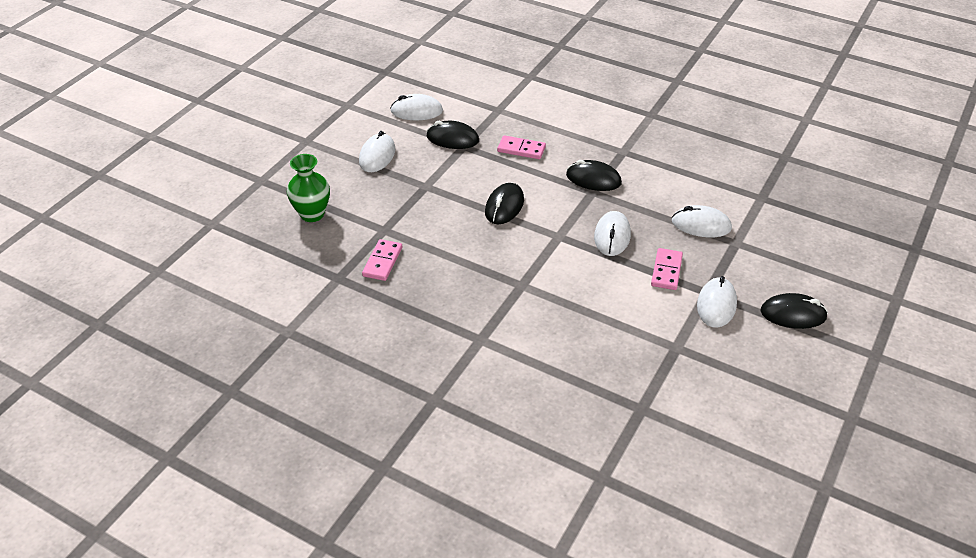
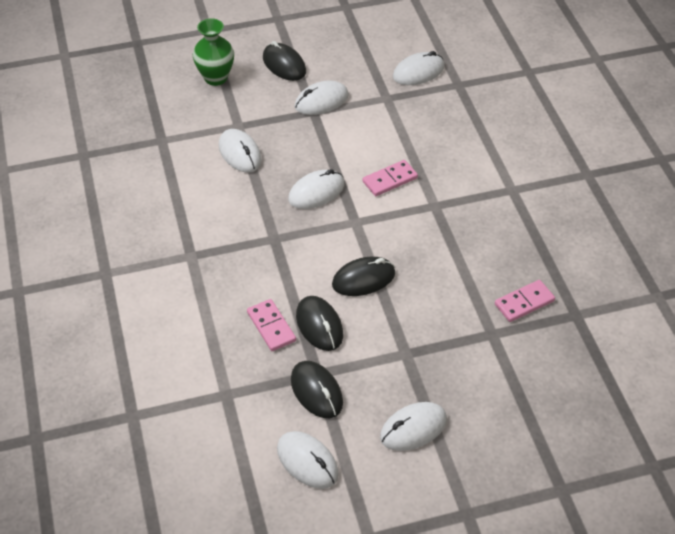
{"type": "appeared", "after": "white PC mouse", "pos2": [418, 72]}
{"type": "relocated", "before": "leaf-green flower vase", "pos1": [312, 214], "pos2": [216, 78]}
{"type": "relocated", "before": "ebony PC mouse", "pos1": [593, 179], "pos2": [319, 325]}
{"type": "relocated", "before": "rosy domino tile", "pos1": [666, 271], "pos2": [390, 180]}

━━━

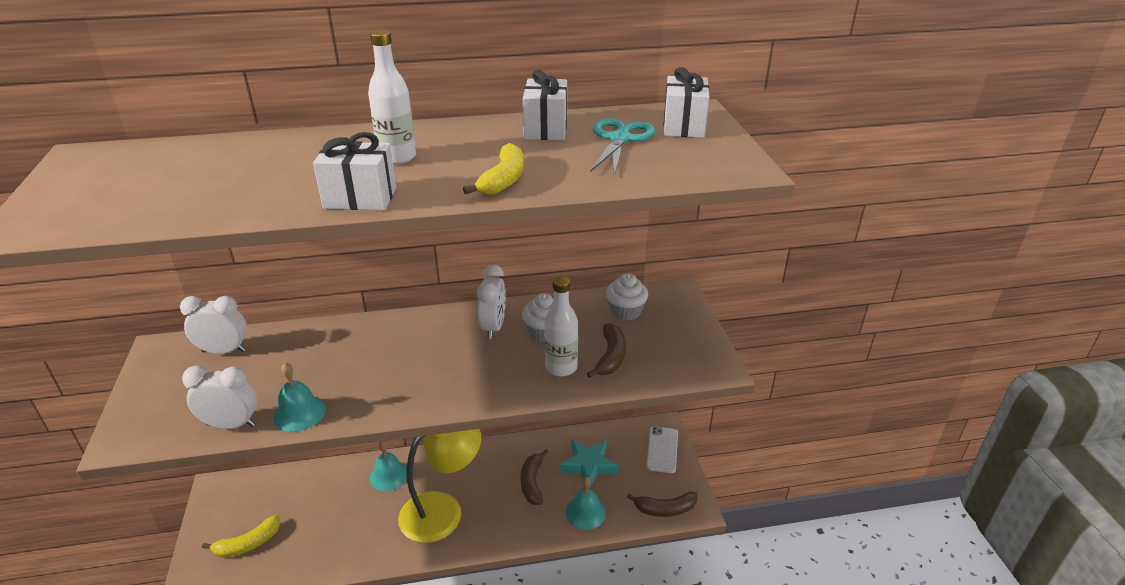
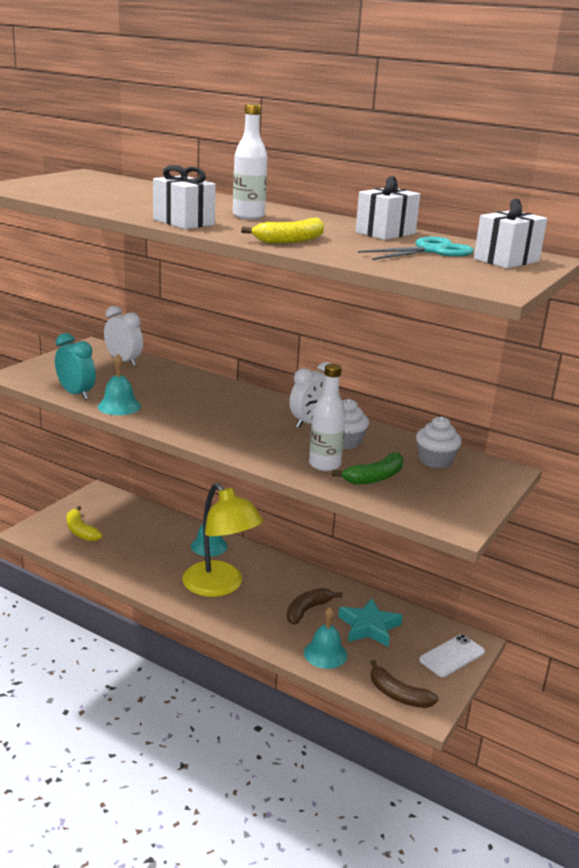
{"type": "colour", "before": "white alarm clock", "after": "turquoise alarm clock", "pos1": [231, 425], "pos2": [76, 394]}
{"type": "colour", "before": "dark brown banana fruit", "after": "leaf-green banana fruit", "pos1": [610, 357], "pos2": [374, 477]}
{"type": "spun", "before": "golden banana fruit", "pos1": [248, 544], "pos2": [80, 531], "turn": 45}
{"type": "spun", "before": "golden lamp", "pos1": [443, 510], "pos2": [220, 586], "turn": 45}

━━━

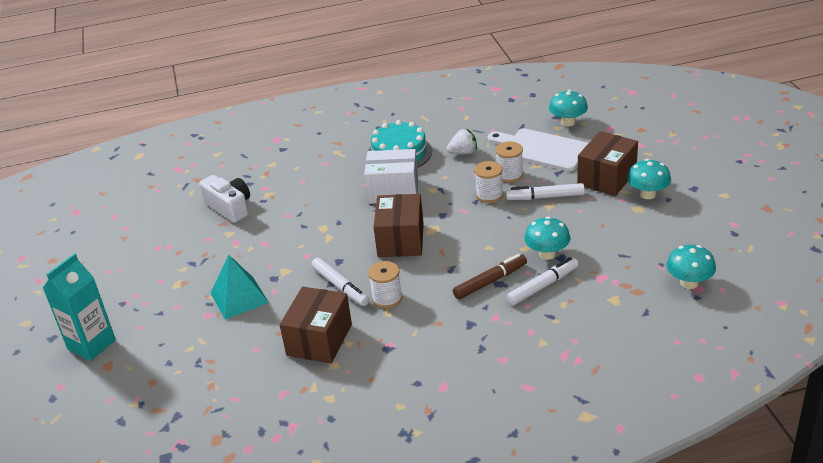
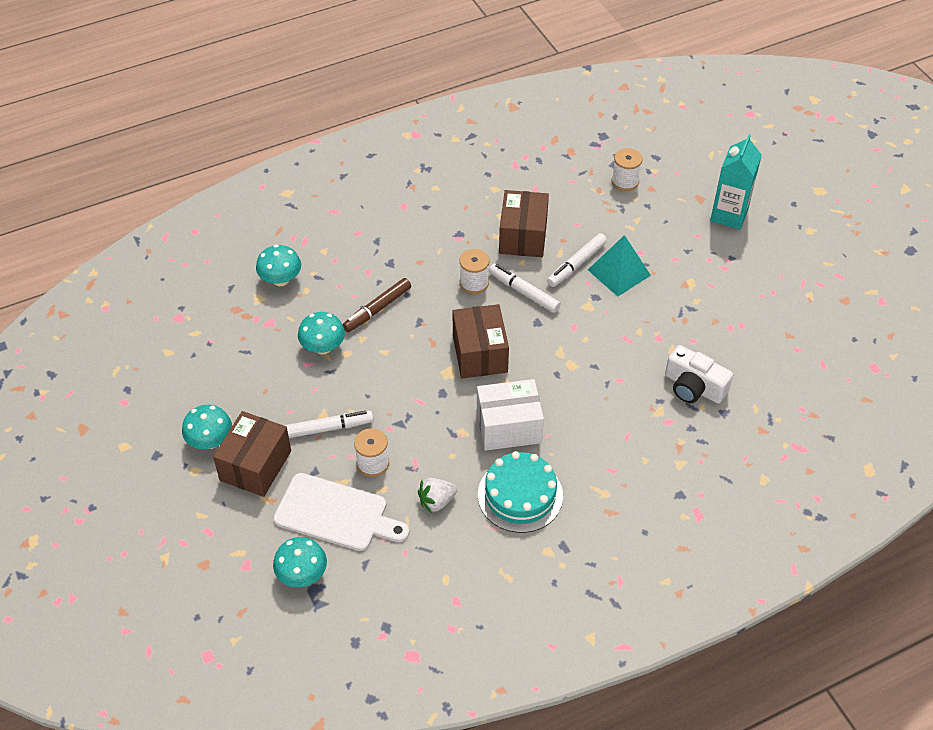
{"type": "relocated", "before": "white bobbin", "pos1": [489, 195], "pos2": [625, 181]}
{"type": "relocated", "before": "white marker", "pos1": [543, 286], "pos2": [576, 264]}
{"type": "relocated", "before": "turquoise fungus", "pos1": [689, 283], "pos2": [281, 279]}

━━━

Lines in the data that hold "spun" are to be counted, and the number alone reported.

-- Final answer --
2